* [Task to complete] When you reach the line containing "camera: 165 degrees right, 5 degrees up" in the records below, start copying exactly, and stop once you have copied the line containing "(828, 249) = (159, 233): white".

* [Exercise inputs]
——
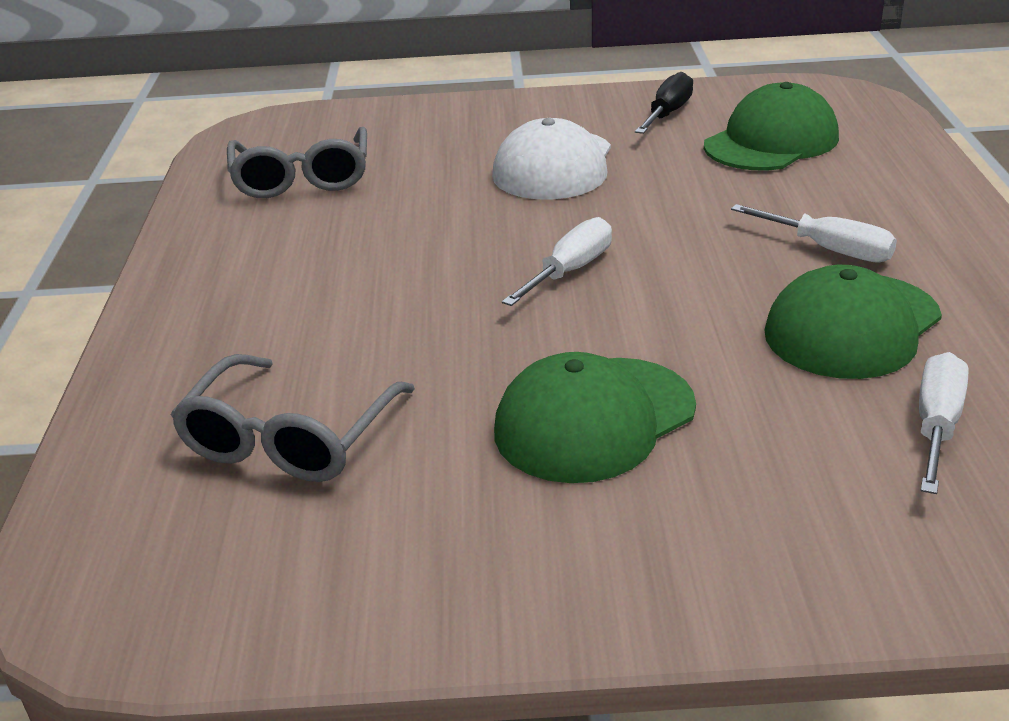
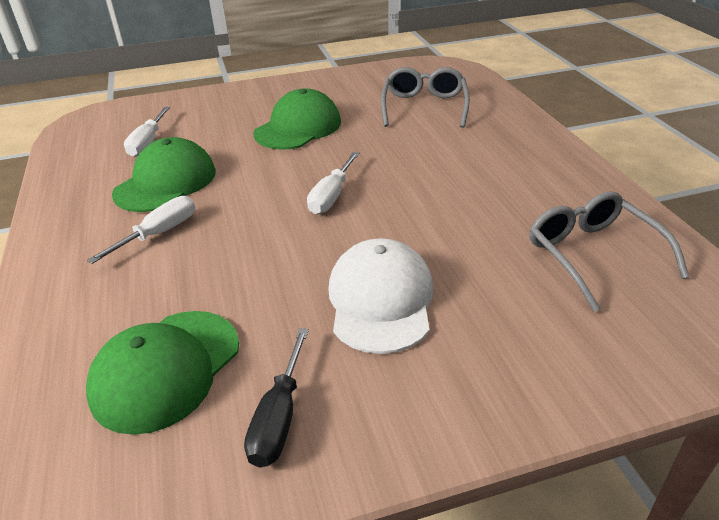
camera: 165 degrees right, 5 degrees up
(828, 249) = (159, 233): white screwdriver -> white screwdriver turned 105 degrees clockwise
——
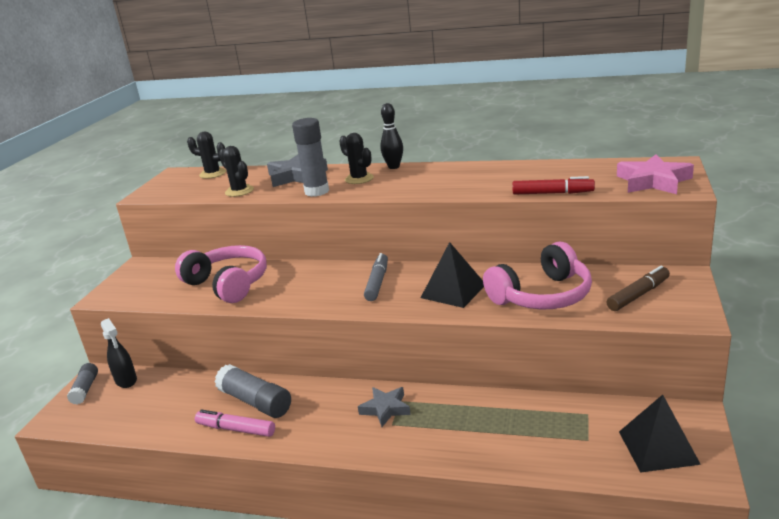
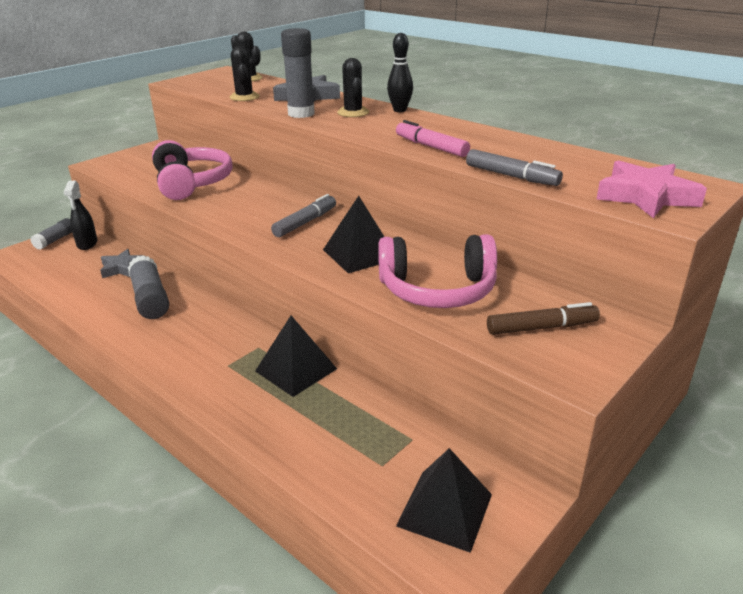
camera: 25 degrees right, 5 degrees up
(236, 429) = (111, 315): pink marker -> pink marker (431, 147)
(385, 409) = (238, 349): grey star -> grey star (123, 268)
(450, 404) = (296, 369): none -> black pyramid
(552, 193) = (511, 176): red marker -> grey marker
——
* [Written answer]
camera: 165 degrees right, 5 degrees up
(828, 249) = (159, 233): white screwdriver -> white screwdriver turned 105 degrees clockwise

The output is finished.